What is required
Find every line in the records below that contains "from", and copy it.

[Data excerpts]
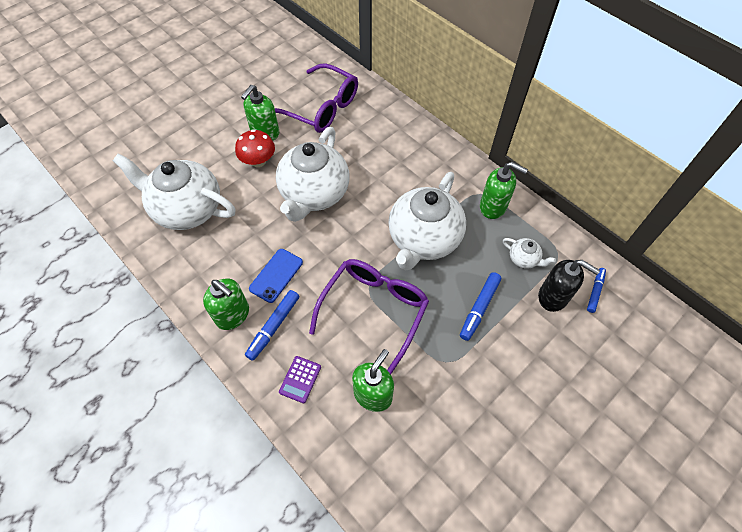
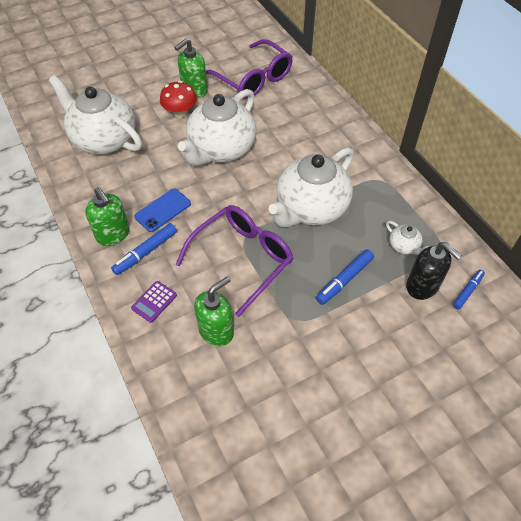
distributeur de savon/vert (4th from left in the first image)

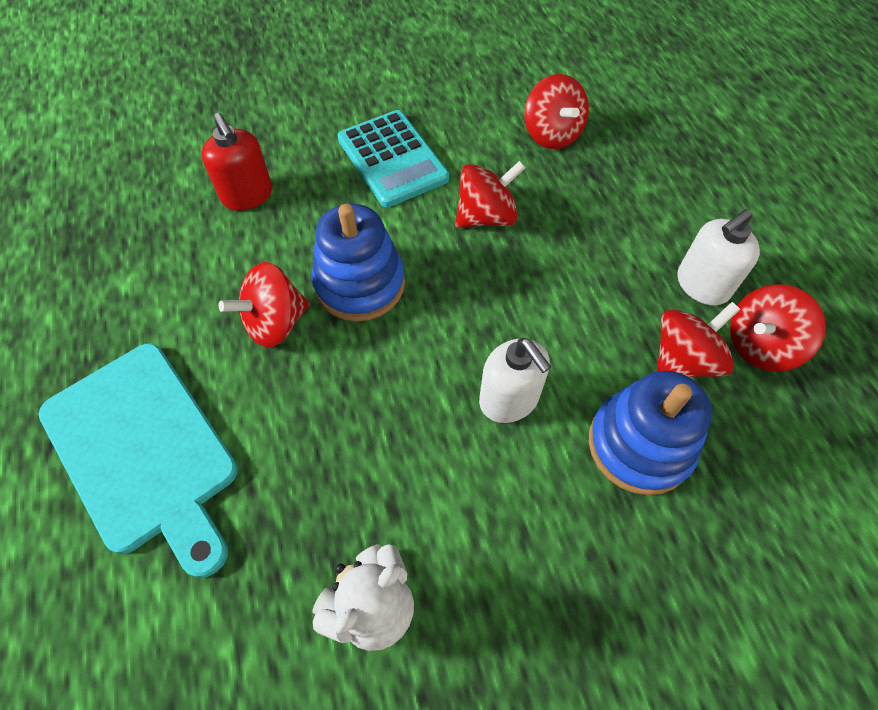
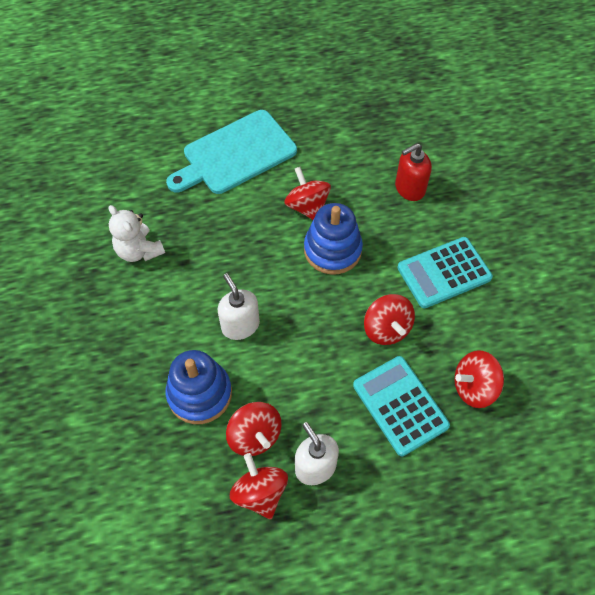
distributeur de savon/blanc (1st from left)
calculatrice/turquoise (1st from left)

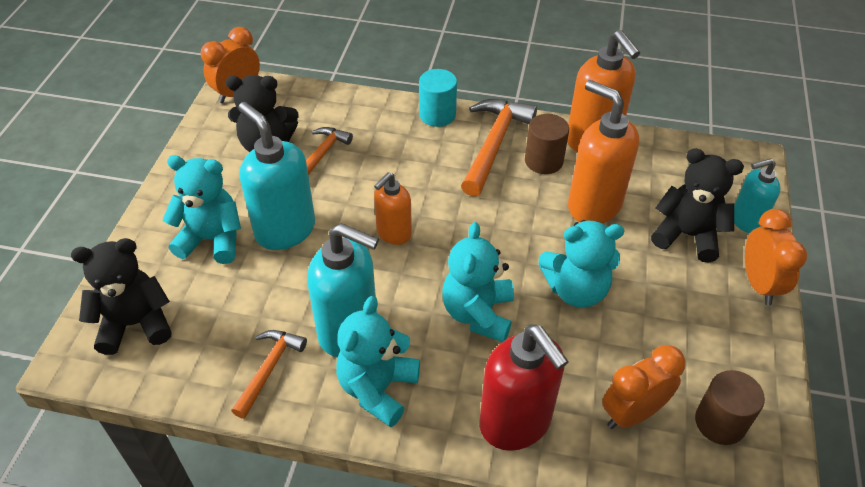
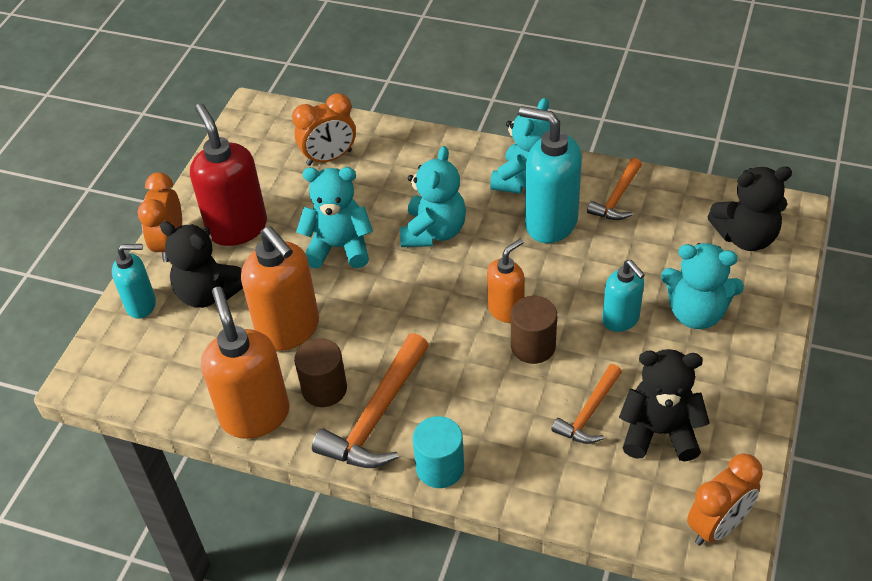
distributeur de savon/rouge
cylindre/marron (2nd from left)
distributeur de savon/turquoise (3rd from left)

Answer box
distributeur de savon/vert (4th from left in the first image)
distributeur de savon/blanc (1st from left)
calculatrice/turquoise (1st from left)
cylindre/marron (2nd from left)
distributeur de savon/turquoise (3rd from left)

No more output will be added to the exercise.